*Source information:*

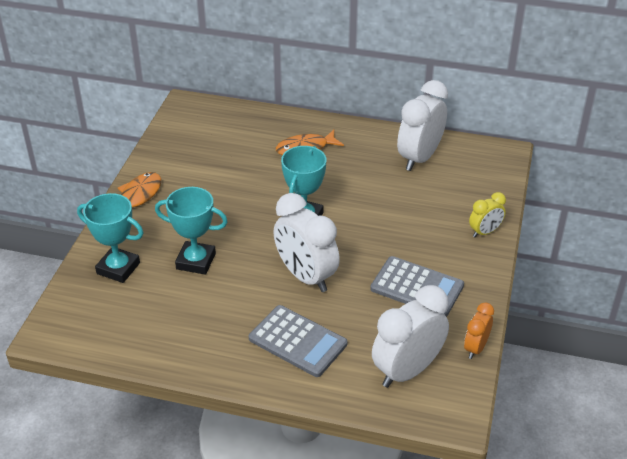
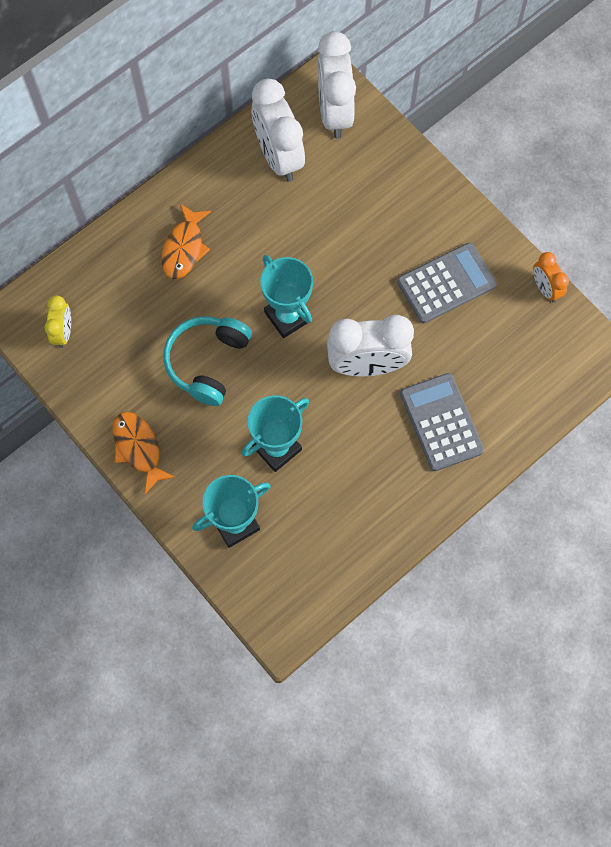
camera: 55 degrees left, 30 degrees up
grey calculator [249,305,347,377] -> grey calculator turned 90 degrees counterclockwise [400,373,484,471]
white clock [372,285,449,388] -> white clock moved to [317,31,356,139]
yellow clock [469,192,506,237] -> yellow clock moved to [44,296,71,348]
none -> turquoise headphones [163,317,252,406]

*What the task asks:* Lines from the entries that contain the word "degrees" are what the answer must hold.

*Your solution:*
camera: 55 degrees left, 30 degrees up
grey calculator [249,305,347,377] -> grey calculator turned 90 degrees counterclockwise [400,373,484,471]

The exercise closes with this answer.